[Source records]

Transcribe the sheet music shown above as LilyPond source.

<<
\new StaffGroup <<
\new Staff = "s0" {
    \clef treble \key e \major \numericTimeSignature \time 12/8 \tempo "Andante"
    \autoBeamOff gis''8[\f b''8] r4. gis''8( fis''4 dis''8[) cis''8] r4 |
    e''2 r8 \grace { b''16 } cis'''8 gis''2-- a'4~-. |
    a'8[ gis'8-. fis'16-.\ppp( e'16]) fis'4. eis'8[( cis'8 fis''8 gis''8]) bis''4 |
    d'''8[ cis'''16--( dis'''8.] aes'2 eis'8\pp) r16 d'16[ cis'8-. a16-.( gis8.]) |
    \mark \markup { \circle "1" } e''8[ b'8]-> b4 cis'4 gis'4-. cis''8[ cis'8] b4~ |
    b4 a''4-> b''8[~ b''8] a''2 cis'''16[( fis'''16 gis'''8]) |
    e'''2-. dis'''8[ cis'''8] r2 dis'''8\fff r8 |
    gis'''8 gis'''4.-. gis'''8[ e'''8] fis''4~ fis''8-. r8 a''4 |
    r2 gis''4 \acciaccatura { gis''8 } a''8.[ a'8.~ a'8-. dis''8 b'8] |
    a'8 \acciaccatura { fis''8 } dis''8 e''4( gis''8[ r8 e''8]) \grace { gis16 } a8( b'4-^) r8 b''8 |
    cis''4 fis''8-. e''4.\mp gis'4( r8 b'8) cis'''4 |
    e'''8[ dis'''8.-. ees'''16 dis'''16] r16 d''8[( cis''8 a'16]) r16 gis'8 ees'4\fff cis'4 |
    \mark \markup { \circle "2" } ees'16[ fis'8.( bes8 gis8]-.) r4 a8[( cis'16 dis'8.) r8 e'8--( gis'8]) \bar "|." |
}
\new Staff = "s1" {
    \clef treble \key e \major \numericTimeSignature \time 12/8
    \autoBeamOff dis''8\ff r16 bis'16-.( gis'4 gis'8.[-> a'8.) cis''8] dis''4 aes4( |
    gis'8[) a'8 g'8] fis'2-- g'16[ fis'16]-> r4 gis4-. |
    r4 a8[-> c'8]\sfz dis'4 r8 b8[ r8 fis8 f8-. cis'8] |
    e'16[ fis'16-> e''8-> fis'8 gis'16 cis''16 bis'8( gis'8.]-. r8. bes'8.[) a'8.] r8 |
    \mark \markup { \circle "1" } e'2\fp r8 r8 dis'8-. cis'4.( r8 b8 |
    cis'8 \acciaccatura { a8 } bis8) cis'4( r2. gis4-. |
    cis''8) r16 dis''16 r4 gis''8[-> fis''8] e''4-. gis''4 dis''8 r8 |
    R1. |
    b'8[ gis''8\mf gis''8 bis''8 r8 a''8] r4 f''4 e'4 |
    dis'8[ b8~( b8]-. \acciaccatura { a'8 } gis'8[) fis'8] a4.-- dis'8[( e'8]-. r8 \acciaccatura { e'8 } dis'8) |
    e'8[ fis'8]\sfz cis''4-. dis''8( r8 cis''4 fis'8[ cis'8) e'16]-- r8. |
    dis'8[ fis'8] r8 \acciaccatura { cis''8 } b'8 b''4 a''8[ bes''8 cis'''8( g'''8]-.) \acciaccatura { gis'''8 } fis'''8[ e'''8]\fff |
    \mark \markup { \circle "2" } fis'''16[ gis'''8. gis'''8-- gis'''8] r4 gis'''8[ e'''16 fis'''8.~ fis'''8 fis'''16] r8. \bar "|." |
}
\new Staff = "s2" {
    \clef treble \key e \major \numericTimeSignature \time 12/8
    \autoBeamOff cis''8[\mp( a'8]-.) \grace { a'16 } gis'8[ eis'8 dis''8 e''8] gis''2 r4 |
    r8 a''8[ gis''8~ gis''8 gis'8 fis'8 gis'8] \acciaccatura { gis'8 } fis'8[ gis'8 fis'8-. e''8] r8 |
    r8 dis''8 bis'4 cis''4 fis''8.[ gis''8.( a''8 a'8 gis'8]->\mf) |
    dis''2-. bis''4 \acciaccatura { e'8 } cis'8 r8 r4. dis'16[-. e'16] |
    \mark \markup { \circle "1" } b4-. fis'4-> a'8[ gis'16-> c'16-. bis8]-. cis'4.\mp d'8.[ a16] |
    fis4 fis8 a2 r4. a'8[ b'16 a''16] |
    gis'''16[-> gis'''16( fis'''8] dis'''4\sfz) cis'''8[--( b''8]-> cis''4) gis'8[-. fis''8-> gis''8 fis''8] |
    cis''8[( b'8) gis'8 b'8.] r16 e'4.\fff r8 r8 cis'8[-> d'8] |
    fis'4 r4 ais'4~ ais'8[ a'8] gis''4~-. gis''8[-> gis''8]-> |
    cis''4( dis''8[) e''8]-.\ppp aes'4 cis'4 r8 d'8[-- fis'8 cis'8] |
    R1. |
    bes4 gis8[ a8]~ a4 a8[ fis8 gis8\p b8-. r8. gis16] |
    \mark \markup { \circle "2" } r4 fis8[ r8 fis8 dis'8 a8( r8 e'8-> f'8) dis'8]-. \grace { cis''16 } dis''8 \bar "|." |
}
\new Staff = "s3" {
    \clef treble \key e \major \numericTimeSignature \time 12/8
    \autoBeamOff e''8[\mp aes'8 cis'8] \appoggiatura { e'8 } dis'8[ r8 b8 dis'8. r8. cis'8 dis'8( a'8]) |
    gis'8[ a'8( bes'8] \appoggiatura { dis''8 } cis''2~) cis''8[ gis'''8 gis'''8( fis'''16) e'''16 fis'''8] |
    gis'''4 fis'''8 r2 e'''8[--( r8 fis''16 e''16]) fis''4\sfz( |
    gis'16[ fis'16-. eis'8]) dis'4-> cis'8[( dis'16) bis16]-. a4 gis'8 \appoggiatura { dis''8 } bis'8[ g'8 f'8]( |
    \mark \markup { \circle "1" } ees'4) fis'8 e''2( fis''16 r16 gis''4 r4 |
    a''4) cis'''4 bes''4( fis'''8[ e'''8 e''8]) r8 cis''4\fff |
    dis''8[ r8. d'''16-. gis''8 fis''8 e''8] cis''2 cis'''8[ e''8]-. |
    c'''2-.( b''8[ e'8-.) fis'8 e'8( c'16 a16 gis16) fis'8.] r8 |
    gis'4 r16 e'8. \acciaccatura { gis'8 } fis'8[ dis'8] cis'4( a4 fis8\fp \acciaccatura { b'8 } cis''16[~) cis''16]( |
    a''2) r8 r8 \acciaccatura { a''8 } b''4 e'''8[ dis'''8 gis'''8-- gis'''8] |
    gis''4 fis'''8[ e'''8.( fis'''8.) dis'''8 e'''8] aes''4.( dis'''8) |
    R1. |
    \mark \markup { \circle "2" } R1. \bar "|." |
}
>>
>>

PROBLEM REQUIREMENTS:
State how many lines in the material contain the string "grace". Reply with the number alone.

FINISHED EXERCISE:
4